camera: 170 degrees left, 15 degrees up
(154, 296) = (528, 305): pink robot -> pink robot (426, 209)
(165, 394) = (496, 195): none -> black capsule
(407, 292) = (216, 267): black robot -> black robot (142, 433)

□ □ □ □

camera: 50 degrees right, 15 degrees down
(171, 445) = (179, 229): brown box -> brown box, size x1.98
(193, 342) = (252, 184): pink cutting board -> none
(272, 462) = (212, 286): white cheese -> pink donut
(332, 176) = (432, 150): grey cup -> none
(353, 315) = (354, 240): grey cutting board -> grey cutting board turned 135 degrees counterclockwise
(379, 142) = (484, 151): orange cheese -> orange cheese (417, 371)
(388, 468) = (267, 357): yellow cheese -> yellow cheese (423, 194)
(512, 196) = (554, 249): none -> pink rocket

□ □ □ □

- WHAT TO WORK ON -
In the data above, find the line that contains "(171, 445) = (179, 229): brown" and the line that contains "(512, 196) = (554, 249): none -> pink rocket". Repeat exactly those lines and every line between them, and only those.

- ANSWER AREA -
(171, 445) = (179, 229): brown box -> brown box, size x1.98
(193, 342) = (252, 184): pink cutting board -> none
(272, 462) = (212, 286): white cheese -> pink donut
(332, 176) = (432, 150): grey cup -> none
(353, 315) = (354, 240): grey cutting board -> grey cutting board turned 135 degrees counterclockwise
(379, 142) = (484, 151): orange cheese -> orange cheese (417, 371)
(388, 468) = (267, 357): yellow cheese -> yellow cheese (423, 194)
(512, 196) = (554, 249): none -> pink rocket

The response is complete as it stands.